Task item >>
In the entries, find all lines that hold the word "none" and copy them.

Data listing >>
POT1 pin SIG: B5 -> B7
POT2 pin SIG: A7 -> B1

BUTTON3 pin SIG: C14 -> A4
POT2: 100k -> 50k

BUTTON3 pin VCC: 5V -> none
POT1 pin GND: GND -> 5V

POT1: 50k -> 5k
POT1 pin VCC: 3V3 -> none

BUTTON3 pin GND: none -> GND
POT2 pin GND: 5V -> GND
---
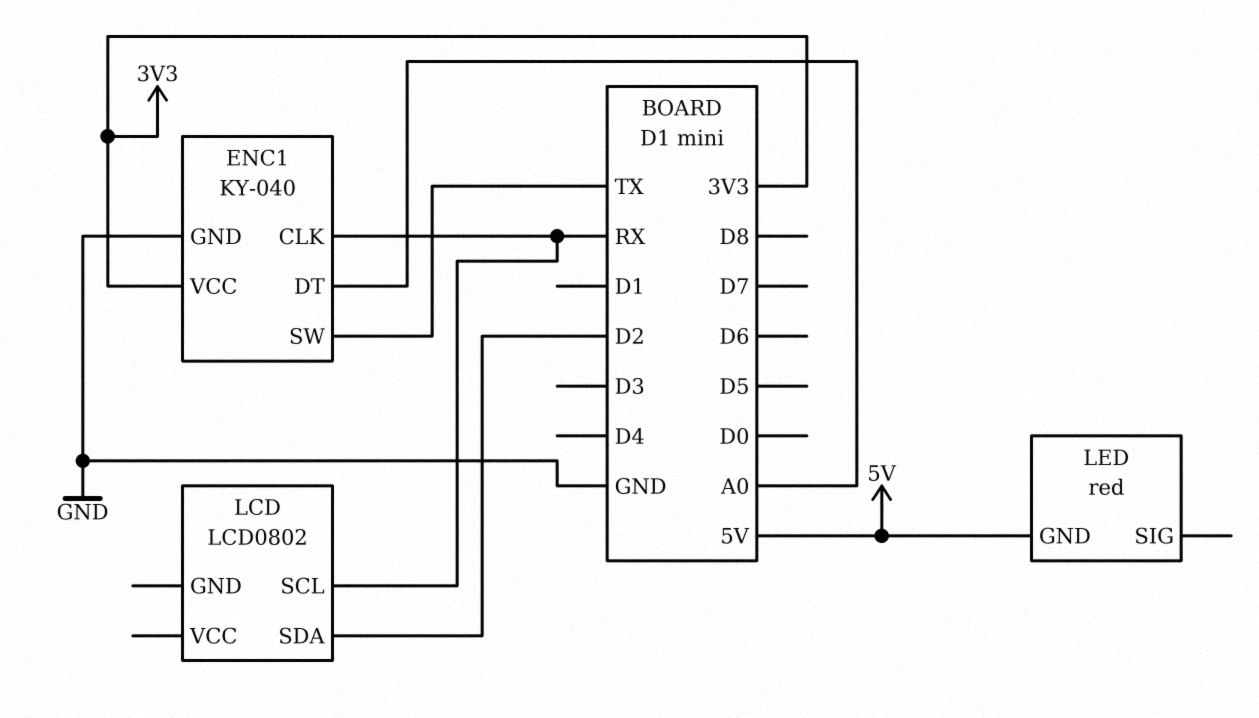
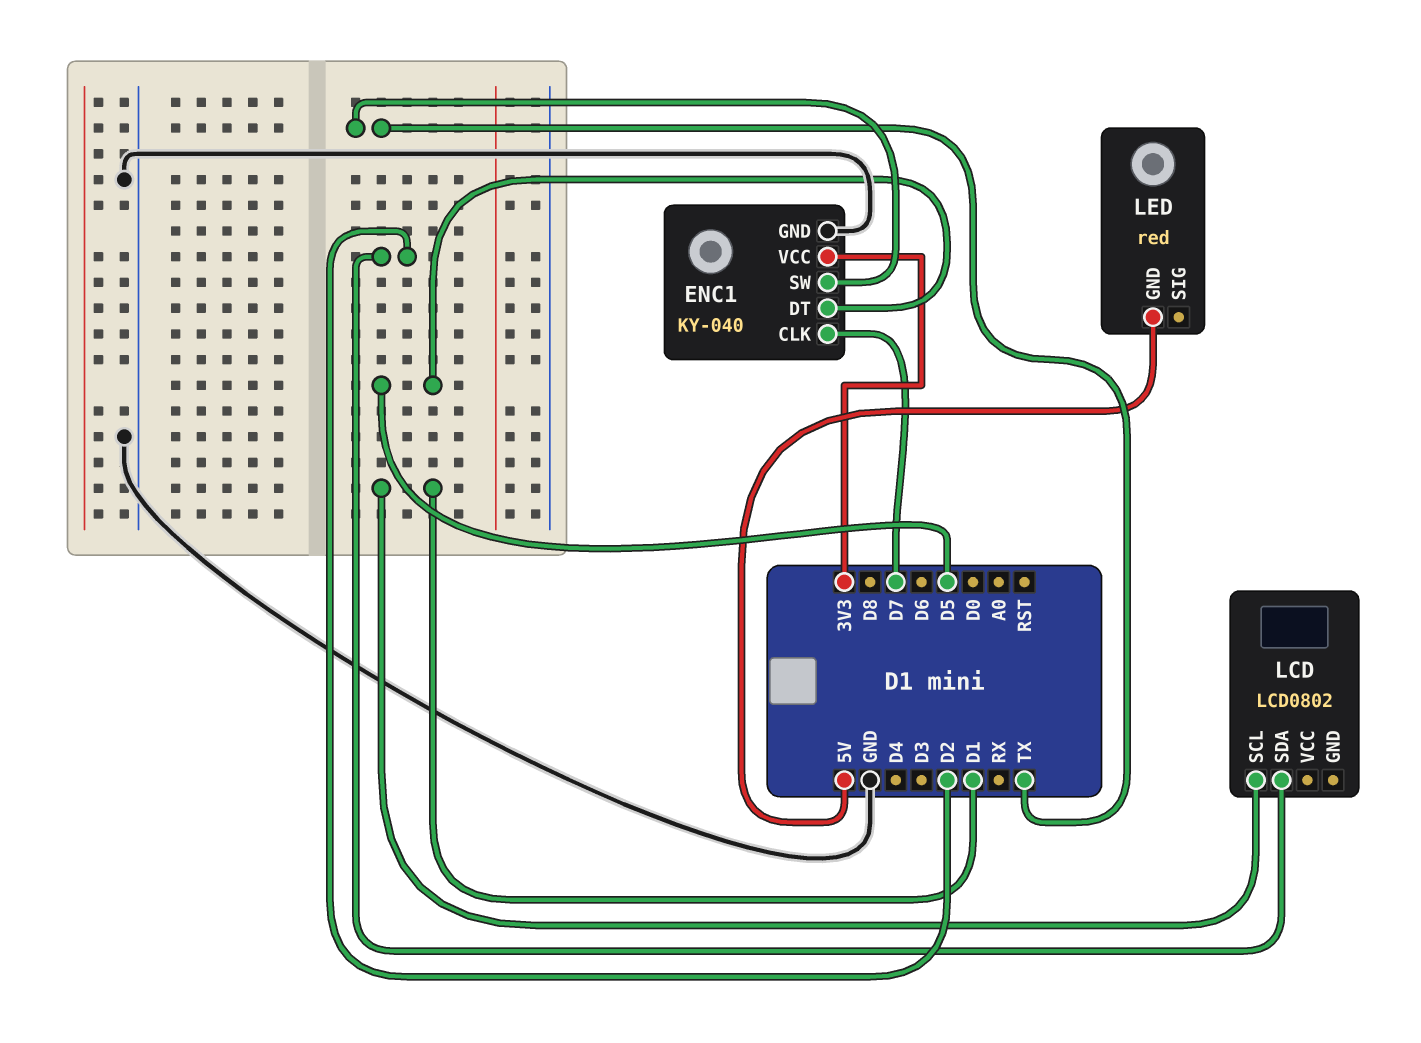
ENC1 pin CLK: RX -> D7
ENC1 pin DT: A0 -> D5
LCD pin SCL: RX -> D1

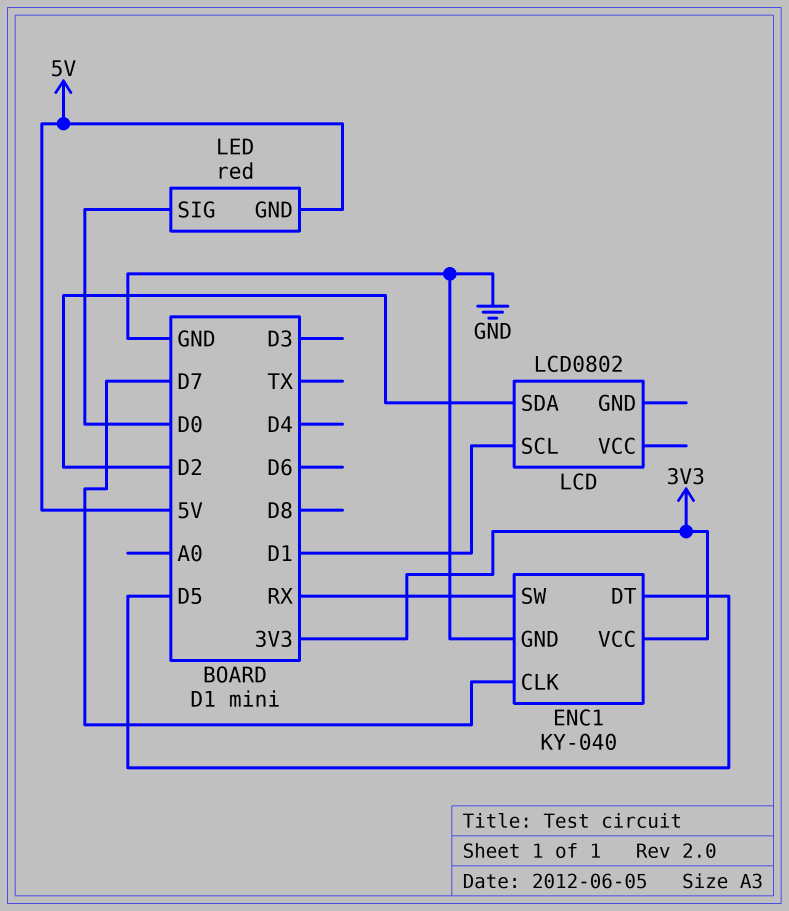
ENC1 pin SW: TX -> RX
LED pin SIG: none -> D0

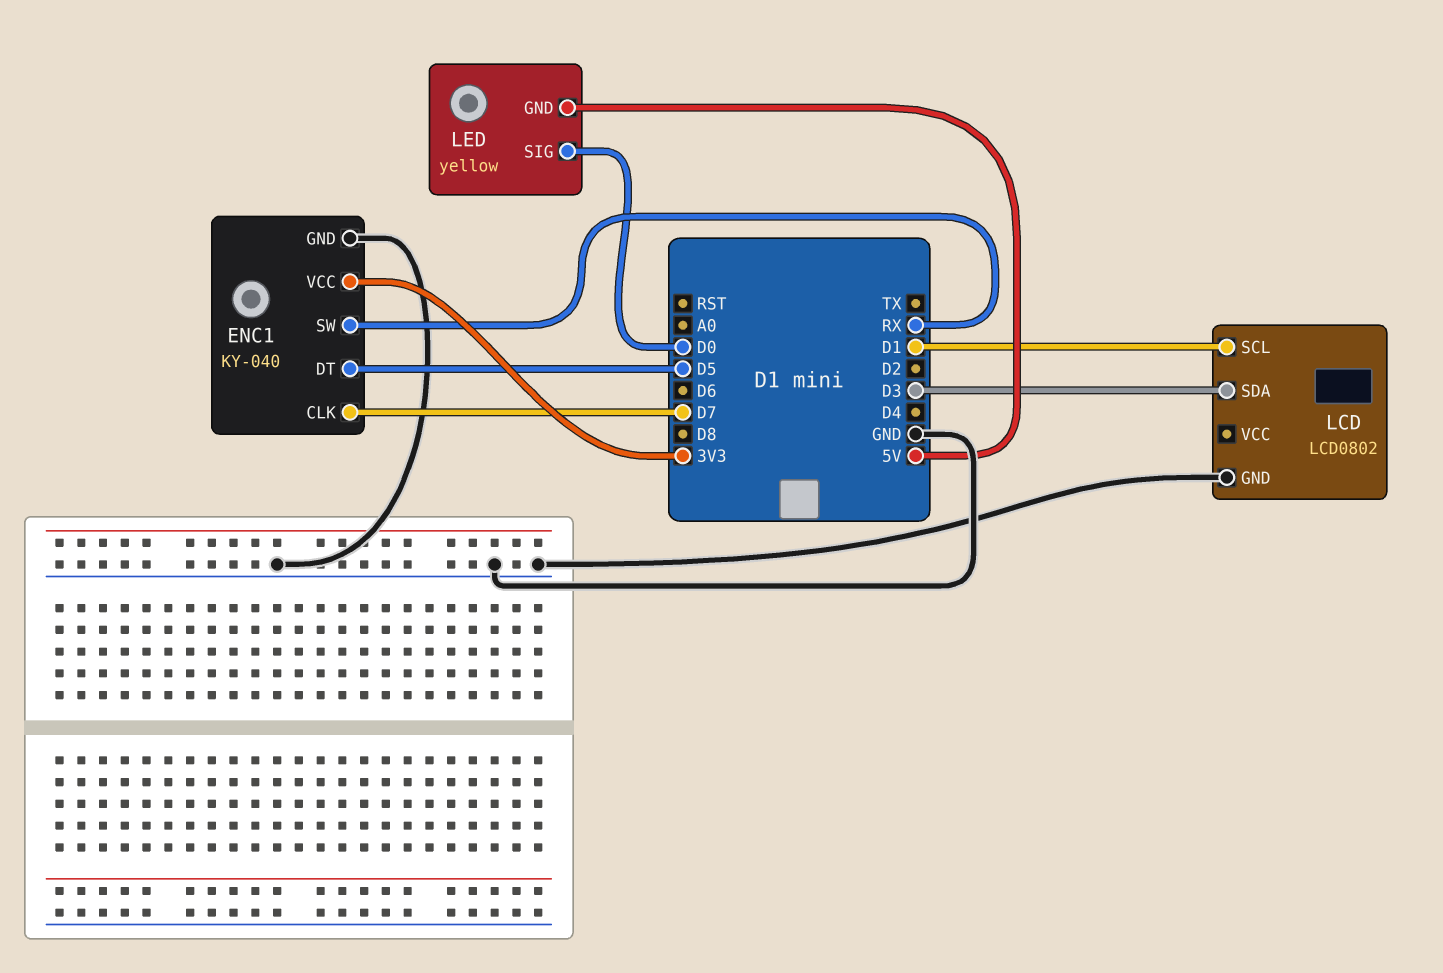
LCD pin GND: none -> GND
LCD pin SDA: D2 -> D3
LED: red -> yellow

Exercise answer >>
BUTTON3 pin VCC: 5V -> none
POT1 pin VCC: 3V3 -> none
BUTTON3 pin GND: none -> GND
LED pin SIG: none -> D0
LCD pin GND: none -> GND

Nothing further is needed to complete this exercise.